## DATA SUPPLIED
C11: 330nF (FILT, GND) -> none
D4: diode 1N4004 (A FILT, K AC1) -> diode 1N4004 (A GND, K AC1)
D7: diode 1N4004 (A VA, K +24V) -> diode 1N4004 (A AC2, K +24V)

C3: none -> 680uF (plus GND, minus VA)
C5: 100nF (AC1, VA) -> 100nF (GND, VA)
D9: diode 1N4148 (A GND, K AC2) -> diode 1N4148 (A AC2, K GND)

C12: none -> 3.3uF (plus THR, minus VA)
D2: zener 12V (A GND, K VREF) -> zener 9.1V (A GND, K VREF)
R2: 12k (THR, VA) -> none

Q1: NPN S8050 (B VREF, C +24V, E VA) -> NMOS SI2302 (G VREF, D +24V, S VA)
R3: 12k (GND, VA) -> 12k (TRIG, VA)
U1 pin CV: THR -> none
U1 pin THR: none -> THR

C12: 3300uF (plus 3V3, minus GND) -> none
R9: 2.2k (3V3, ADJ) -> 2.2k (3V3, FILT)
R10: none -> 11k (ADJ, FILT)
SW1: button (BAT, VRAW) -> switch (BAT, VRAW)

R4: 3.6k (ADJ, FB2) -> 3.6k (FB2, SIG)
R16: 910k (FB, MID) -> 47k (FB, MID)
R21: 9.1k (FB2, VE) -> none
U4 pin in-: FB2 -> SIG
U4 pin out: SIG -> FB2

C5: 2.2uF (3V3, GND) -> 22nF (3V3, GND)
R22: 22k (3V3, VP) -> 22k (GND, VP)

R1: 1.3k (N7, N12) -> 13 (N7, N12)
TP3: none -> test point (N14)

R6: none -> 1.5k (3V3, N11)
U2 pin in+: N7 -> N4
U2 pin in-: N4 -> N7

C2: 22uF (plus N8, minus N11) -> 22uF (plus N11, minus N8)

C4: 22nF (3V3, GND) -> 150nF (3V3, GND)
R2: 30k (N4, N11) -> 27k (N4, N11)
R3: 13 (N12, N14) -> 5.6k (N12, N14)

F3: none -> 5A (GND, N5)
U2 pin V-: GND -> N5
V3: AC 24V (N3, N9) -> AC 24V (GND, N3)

## WHAT THE EXERCISE ASKS
Write down only the closing run of lines: the one containing "R4: 3.6k (ADJ, FB2) -> 3.6k (FB2, SIG)" and every line after it to the end of the entries, exactly.

## ANSWER TO THE EXERCISE
R4: 3.6k (ADJ, FB2) -> 3.6k (FB2, SIG)
R16: 910k (FB, MID) -> 47k (FB, MID)
R21: 9.1k (FB2, VE) -> none
U4 pin in-: FB2 -> SIG
U4 pin out: SIG -> FB2

C5: 2.2uF (3V3, GND) -> 22nF (3V3, GND)
R22: 22k (3V3, VP) -> 22k (GND, VP)

R1: 1.3k (N7, N12) -> 13 (N7, N12)
TP3: none -> test point (N14)

R6: none -> 1.5k (3V3, N11)
U2 pin in+: N7 -> N4
U2 pin in-: N4 -> N7

C2: 22uF (plus N8, minus N11) -> 22uF (plus N11, minus N8)

C4: 22nF (3V3, GND) -> 150nF (3V3, GND)
R2: 30k (N4, N11) -> 27k (N4, N11)
R3: 13 (N12, N14) -> 5.6k (N12, N14)

F3: none -> 5A (GND, N5)
U2 pin V-: GND -> N5
V3: AC 24V (N3, N9) -> AC 24V (GND, N3)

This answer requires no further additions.